- BRIEF -
In the lines below, find the one that contains "orange ruler: 6 -> 1" and write it out exactly, along with every line that follows it.

- RECORD EXTRACTS -

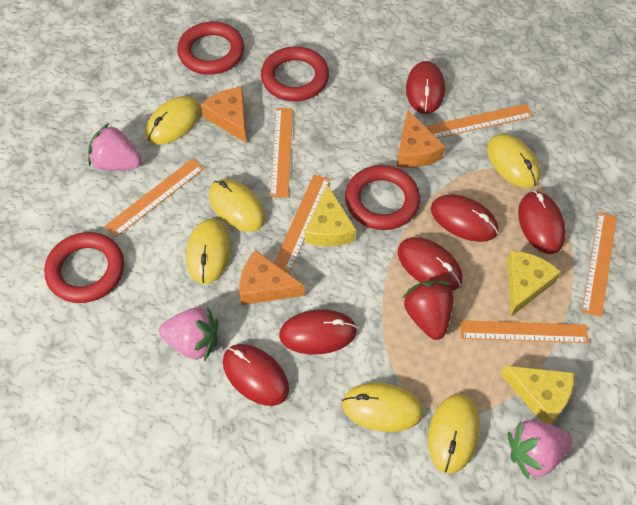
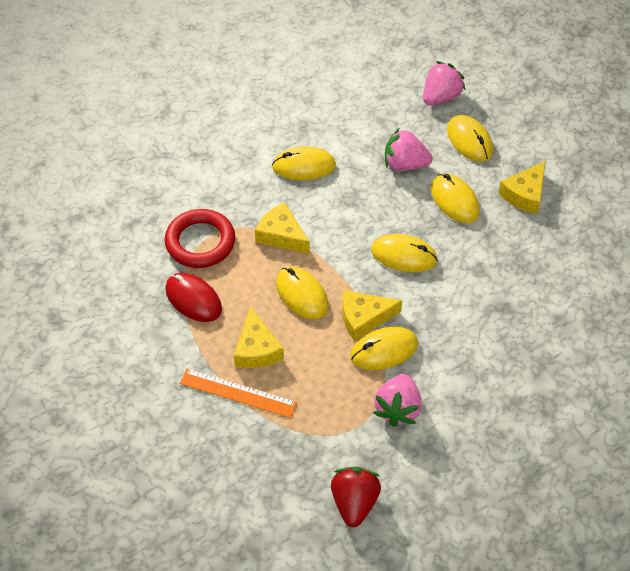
orange cheese: 3 -> 0
orange ruler: 6 -> 1
red mouse: 6 -> 1
red ring: 4 -> 1
yellow cheese: 3 -> 4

- RESULT OF THIS TASK -
orange ruler: 6 -> 1
red mouse: 6 -> 1
red ring: 4 -> 1
yellow cheese: 3 -> 4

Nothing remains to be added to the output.